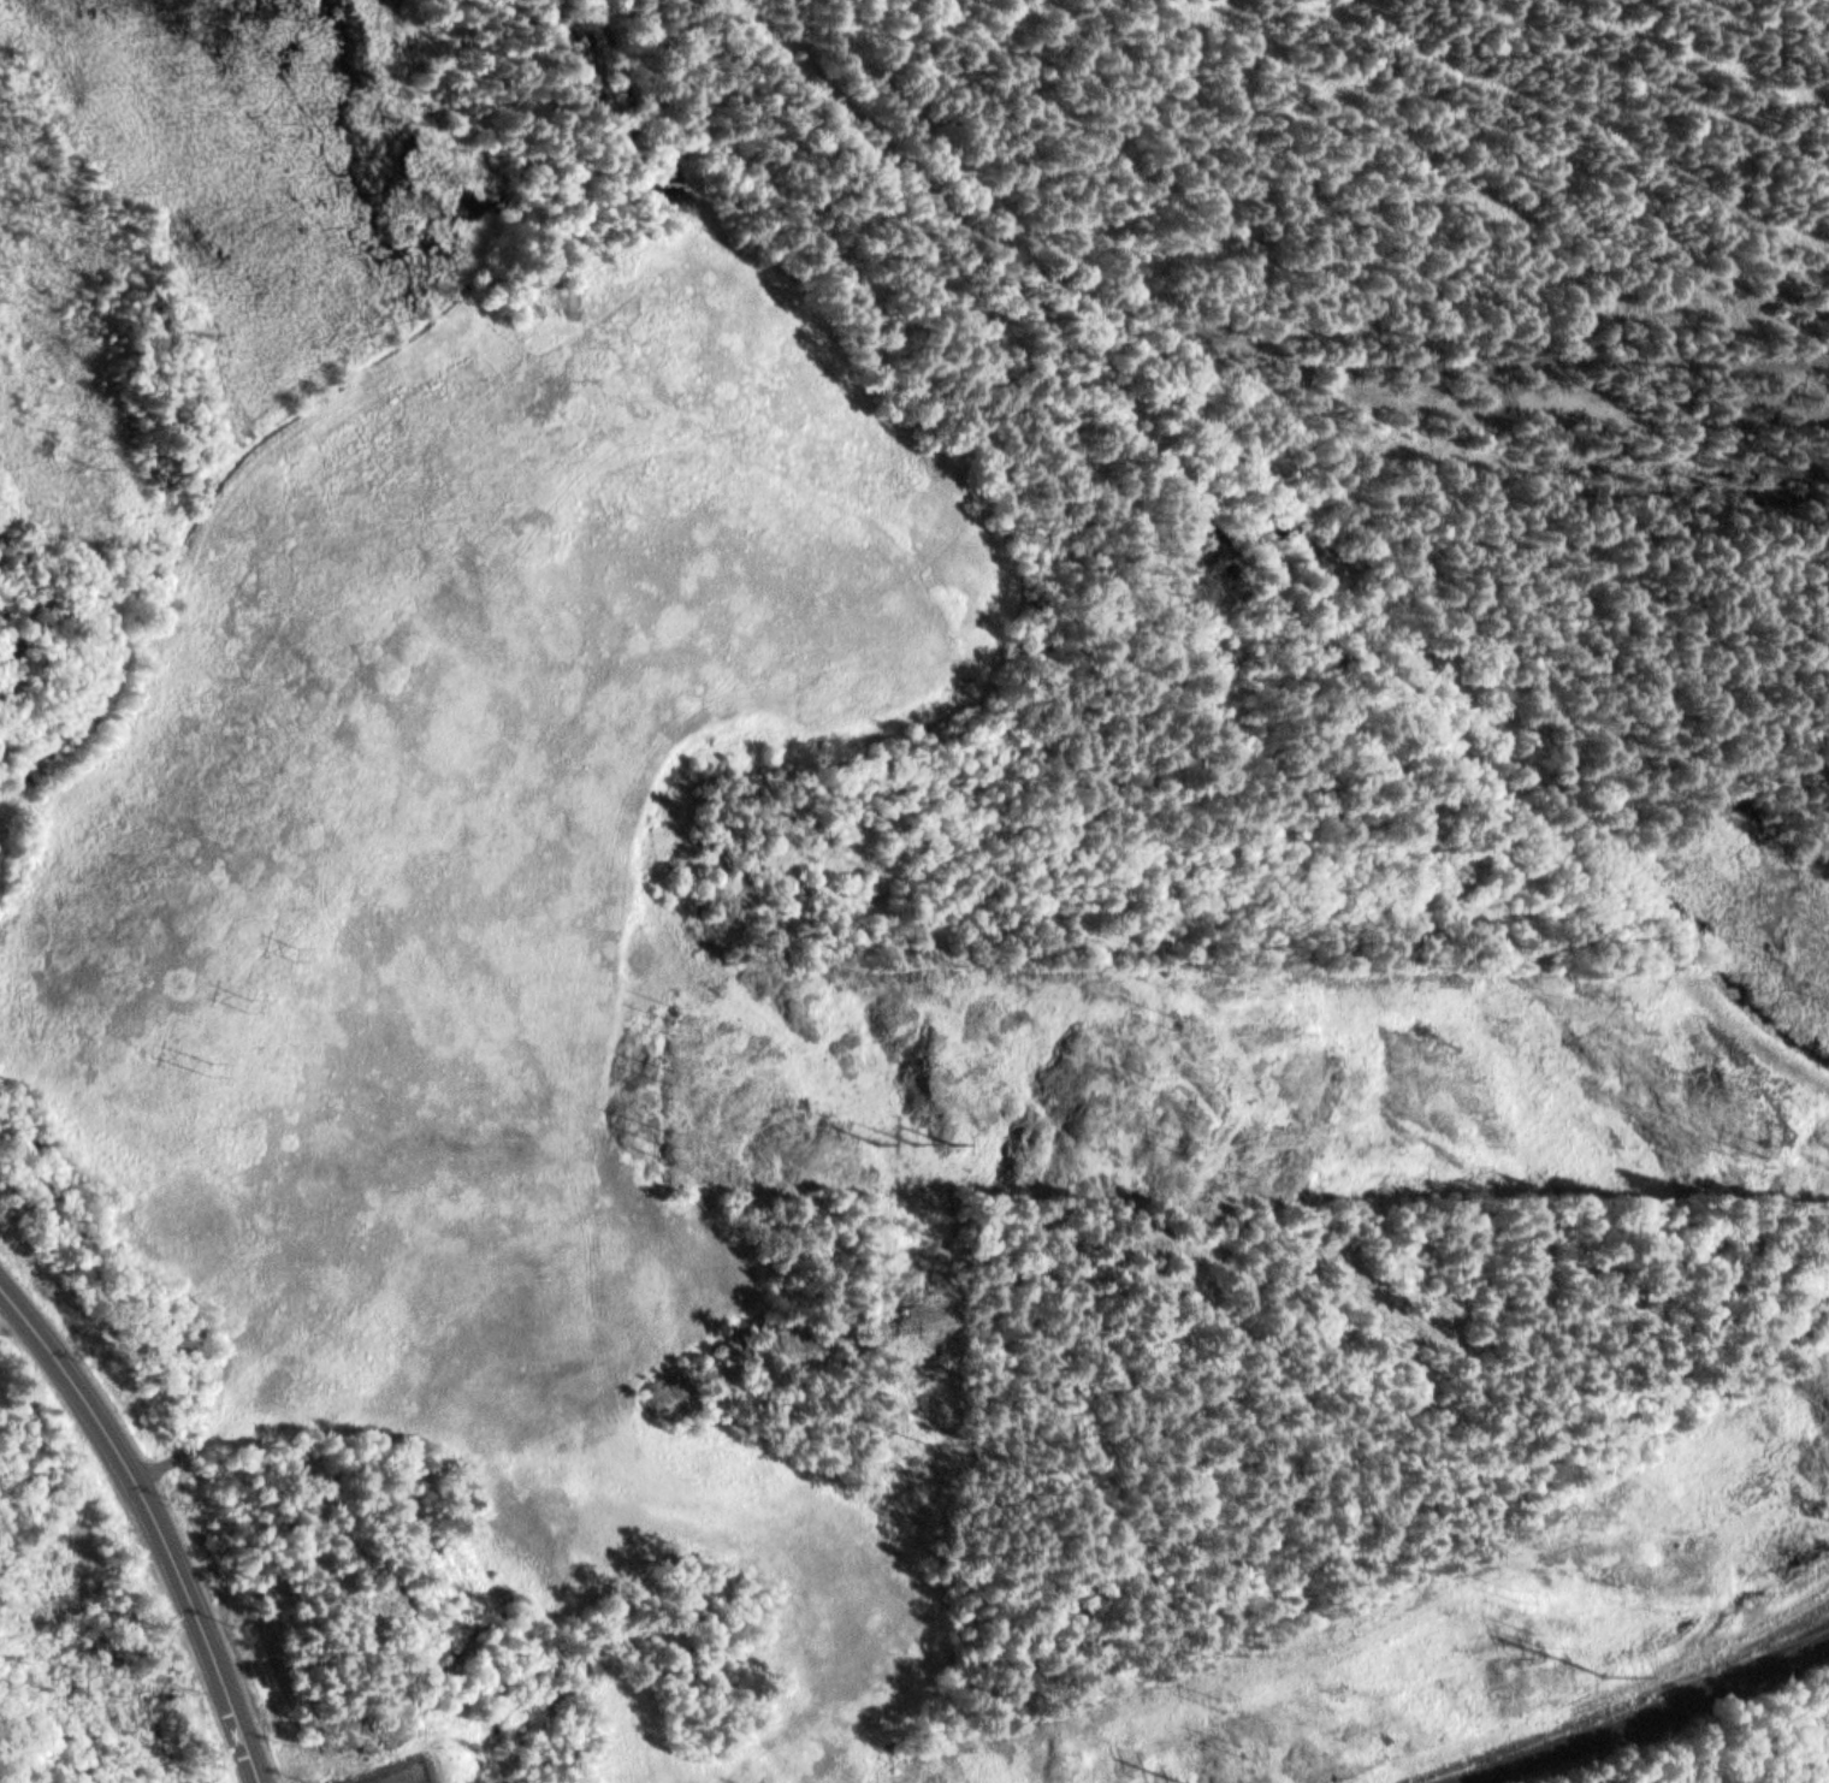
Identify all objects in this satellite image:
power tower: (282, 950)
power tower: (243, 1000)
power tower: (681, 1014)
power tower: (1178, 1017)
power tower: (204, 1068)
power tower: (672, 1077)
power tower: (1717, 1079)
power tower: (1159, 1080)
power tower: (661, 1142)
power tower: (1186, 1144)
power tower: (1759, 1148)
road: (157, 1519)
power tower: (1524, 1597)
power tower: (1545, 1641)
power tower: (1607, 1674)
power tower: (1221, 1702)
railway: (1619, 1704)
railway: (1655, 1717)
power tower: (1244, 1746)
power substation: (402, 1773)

**Assigned task:**
Please output the entries above exactly, leaving out every picture.

**Problem solution:**
Identify all objects in this satellite image:
power tower: (282, 950)
power tower: (243, 1000)
power tower: (681, 1014)
power tower: (1178, 1017)
power tower: (204, 1068)
power tower: (672, 1077)
power tower: (1717, 1079)
power tower: (1159, 1080)
power tower: (661, 1142)
power tower: (1186, 1144)
power tower: (1759, 1148)
road: (157, 1519)
power tower: (1524, 1597)
power tower: (1545, 1641)
power tower: (1607, 1674)
power tower: (1221, 1702)
railway: (1619, 1704)
railway: (1655, 1717)
power tower: (1244, 1746)
power substation: (402, 1773)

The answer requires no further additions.